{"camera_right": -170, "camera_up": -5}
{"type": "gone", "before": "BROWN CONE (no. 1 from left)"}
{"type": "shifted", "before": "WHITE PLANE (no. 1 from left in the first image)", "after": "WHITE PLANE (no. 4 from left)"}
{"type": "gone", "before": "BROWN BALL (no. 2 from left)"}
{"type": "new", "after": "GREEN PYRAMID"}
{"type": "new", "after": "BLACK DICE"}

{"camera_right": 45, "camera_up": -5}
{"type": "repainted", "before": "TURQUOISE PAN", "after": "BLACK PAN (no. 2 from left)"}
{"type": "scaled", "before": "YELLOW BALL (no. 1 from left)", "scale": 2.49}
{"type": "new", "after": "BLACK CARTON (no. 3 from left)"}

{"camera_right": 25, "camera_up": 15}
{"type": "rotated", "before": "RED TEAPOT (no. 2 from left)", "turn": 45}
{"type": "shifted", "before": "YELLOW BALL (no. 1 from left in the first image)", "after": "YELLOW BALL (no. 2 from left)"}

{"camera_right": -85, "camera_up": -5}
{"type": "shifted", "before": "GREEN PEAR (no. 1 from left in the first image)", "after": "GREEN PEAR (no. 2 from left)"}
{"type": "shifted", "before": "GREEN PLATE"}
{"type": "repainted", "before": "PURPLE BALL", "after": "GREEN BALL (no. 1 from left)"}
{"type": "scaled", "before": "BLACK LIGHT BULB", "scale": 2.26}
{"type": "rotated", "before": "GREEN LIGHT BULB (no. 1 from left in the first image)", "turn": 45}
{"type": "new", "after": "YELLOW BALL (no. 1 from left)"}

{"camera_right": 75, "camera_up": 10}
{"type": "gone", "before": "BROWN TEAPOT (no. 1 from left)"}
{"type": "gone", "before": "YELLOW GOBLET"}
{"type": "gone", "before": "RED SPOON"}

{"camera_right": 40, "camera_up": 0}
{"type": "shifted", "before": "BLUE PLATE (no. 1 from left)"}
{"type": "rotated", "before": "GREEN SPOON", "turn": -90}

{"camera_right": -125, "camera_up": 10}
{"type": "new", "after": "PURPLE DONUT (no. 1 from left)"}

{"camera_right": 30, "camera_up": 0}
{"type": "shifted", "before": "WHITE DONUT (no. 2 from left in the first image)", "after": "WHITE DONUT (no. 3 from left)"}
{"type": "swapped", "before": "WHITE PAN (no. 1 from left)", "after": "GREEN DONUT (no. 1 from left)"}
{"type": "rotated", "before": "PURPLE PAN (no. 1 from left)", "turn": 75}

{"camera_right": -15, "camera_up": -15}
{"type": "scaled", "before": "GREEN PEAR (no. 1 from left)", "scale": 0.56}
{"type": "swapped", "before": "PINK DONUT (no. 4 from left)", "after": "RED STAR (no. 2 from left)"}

···

# WORK INSTRUCTION
Nothing in the data above may be skipped; repeat it all exactly.

# YOUR SOLUTION
{"camera_right": -170, "camera_up": -5}
{"type": "gone", "before": "BROWN CONE (no. 1 from left)"}
{"type": "shifted", "before": "WHITE PLANE (no. 1 from left in the first image)", "after": "WHITE PLANE (no. 4 from left)"}
{"type": "gone", "before": "BROWN BALL (no. 2 from left)"}
{"type": "new", "after": "GREEN PYRAMID"}
{"type": "new", "after": "BLACK DICE"}

{"camera_right": 45, "camera_up": -5}
{"type": "repainted", "before": "TURQUOISE PAN", "after": "BLACK PAN (no. 2 from left)"}
{"type": "scaled", "before": "YELLOW BALL (no. 1 from left)", "scale": 2.49}
{"type": "new", "after": "BLACK CARTON (no. 3 from left)"}

{"camera_right": 25, "camera_up": 15}
{"type": "rotated", "before": "RED TEAPOT (no. 2 from left)", "turn": 45}
{"type": "shifted", "before": "YELLOW BALL (no. 1 from left in the first image)", "after": "YELLOW BALL (no. 2 from left)"}

{"camera_right": -85, "camera_up": -5}
{"type": "shifted", "before": "GREEN PEAR (no. 1 from left in the first image)", "after": "GREEN PEAR (no. 2 from left)"}
{"type": "shifted", "before": "GREEN PLATE"}
{"type": "repainted", "before": "PURPLE BALL", "after": "GREEN BALL (no. 1 from left)"}
{"type": "scaled", "before": "BLACK LIGHT BULB", "scale": 2.26}
{"type": "rotated", "before": "GREEN LIGHT BULB (no. 1 from left in the first image)", "turn": 45}
{"type": "new", "after": "YELLOW BALL (no. 1 from left)"}

{"camera_right": 75, "camera_up": 10}
{"type": "gone", "before": "BROWN TEAPOT (no. 1 from left)"}
{"type": "gone", "before": "YELLOW GOBLET"}
{"type": "gone", "before": "RED SPOON"}

{"camera_right": 40, "camera_up": 0}
{"type": "shifted", "before": "BLUE PLATE (no. 1 from left)"}
{"type": "rotated", "before": "GREEN SPOON", "turn": -90}

{"camera_right": -125, "camera_up": 10}
{"type": "new", "after": "PURPLE DONUT (no. 1 from left)"}

{"camera_right": 30, "camera_up": 0}
{"type": "shifted", "before": "WHITE DONUT (no. 2 from left in the first image)", "after": "WHITE DONUT (no. 3 from left)"}
{"type": "swapped", "before": "WHITE PAN (no. 1 from left)", "after": "GREEN DONUT (no. 1 from left)"}
{"type": "rotated", "before": "PURPLE PAN (no. 1 from left)", "turn": 75}

{"camera_right": -15, "camera_up": -15}
{"type": "scaled", "before": "GREEN PEAR (no. 1 from left)", "scale": 0.56}
{"type": "swapped", "before": "PINK DONUT (no. 4 from left)", "after": "RED STAR (no. 2 from left)"}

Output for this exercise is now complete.